--- Data to process Enclosed Below ---

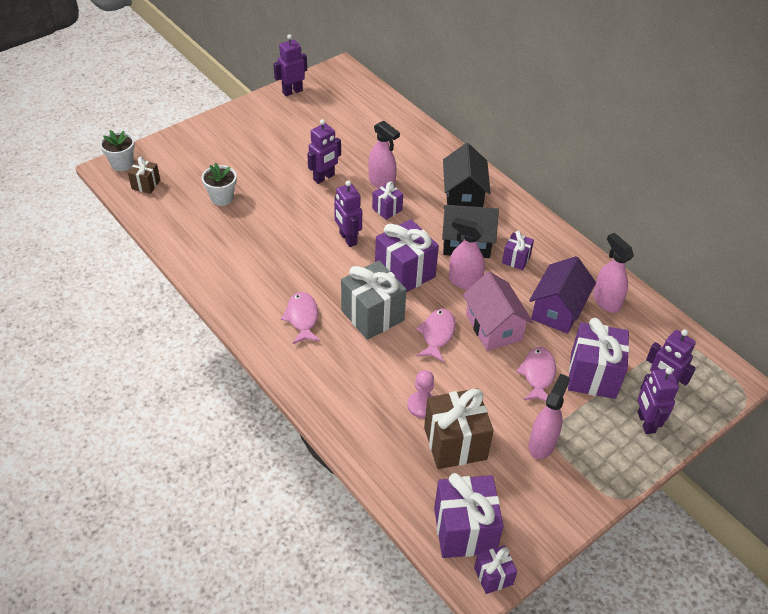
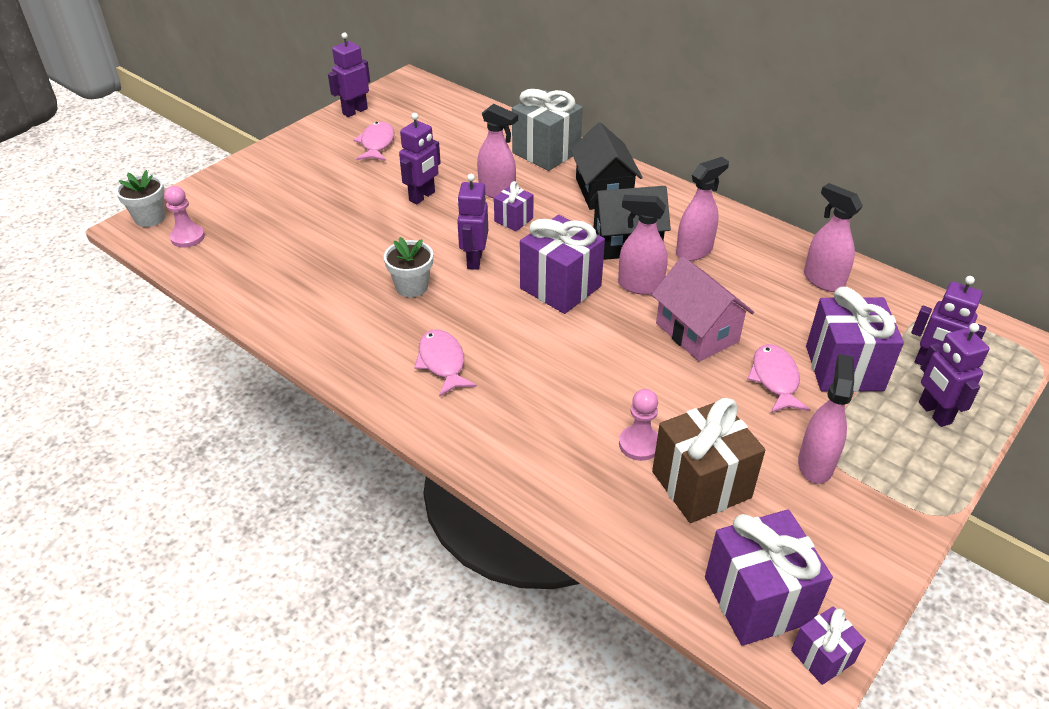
camera: 10 degrees left, 5 degrees down
(146, 185) = (188, 237): brown gift -> pink pawn
(222, 198) = (294, 238): white flower pot -> white flower pot (412, 287)
(347, 239) = (474, 260): purple robot -> purple robot turned 45 degrees clockwise
(372, 315) = (535, 344): grey gift -> grey gift (546, 152)
(437, 334) = (628, 353): pink fish -> pink fish (377, 144)
(516, 259) = (694, 251): purple gift -> pink spray bottle
(558, 310) = (768, 300): purple house -> none

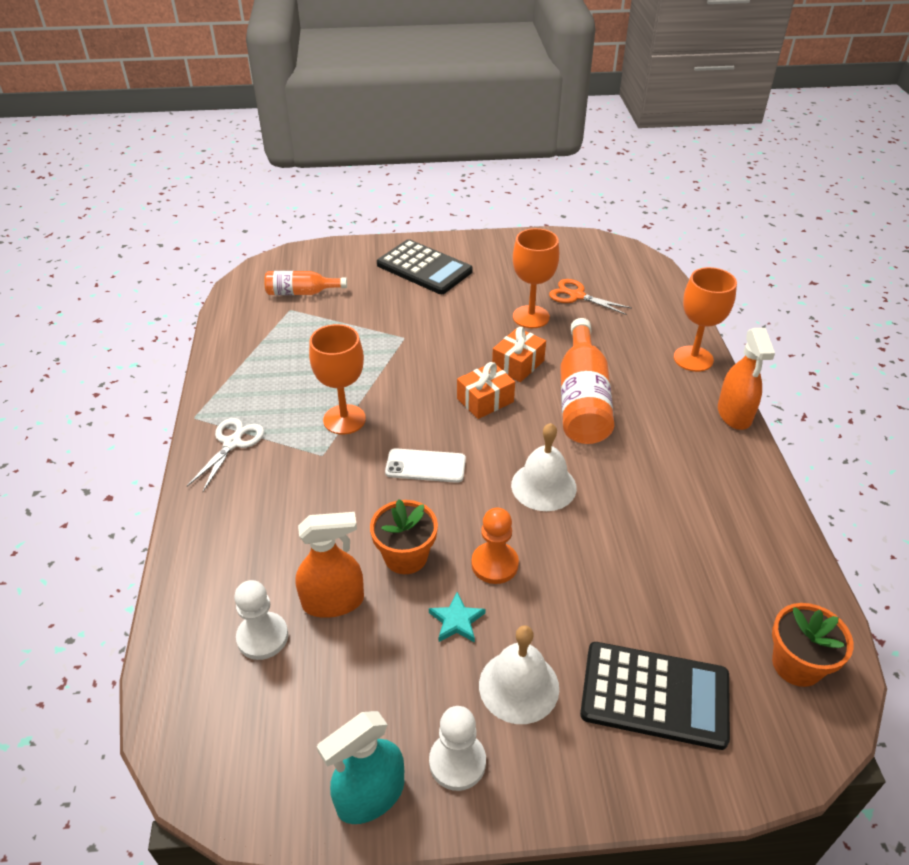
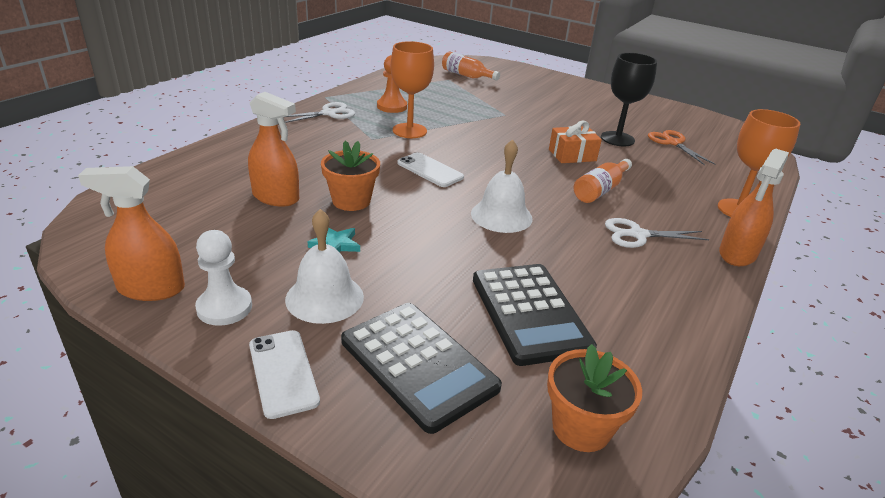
camera: 35 degrees right, 10 degrees down
(262, 637) = (214, 191): white pawn -> none
(370, 795) = (151, 289): turquoise spray bottle -> orange spray bottle
(424, 268) = (567, 93): black calculator -> black calculator (530, 313)
(485, 400) = (520, 160): orange gift -> none
(494, 564) = (404, 233): orange pawn -> orange pawn (392, 106)
(531, 317) = (617, 139): orange goblet -> black goblet
(579, 784) = (283, 373): none -> white phone
(582, 399) = (600, 190): orange bottle -> orange bottle, size x0.58
(657, 438) = (638, 235): none -> white scissors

--- End of Enclosed Data to process ---

Write out, word for word, the lines from the first line of the entries through the one containing "(424, 268) = (567, 93): black", both included. Leave out the pictures.

■ Solution for this task:
camera: 10 degrees left, 5 degrees down
(146, 185) = (188, 237): brown gift -> pink pawn
(222, 198) = (294, 238): white flower pot -> white flower pot (412, 287)
(347, 239) = (474, 260): purple robot -> purple robot turned 45 degrees clockwise
(372, 315) = (535, 344): grey gift -> grey gift (546, 152)
(437, 334) = (628, 353): pink fish -> pink fish (377, 144)
(516, 259) = (694, 251): purple gift -> pink spray bottle
(558, 310) = (768, 300): purple house -> none

camera: 35 degrees right, 10 degrees down
(262, 637) = (214, 191): white pawn -> none
(370, 795) = (151, 289): turquoise spray bottle -> orange spray bottle
(424, 268) = (567, 93): black calculator -> black calculator (530, 313)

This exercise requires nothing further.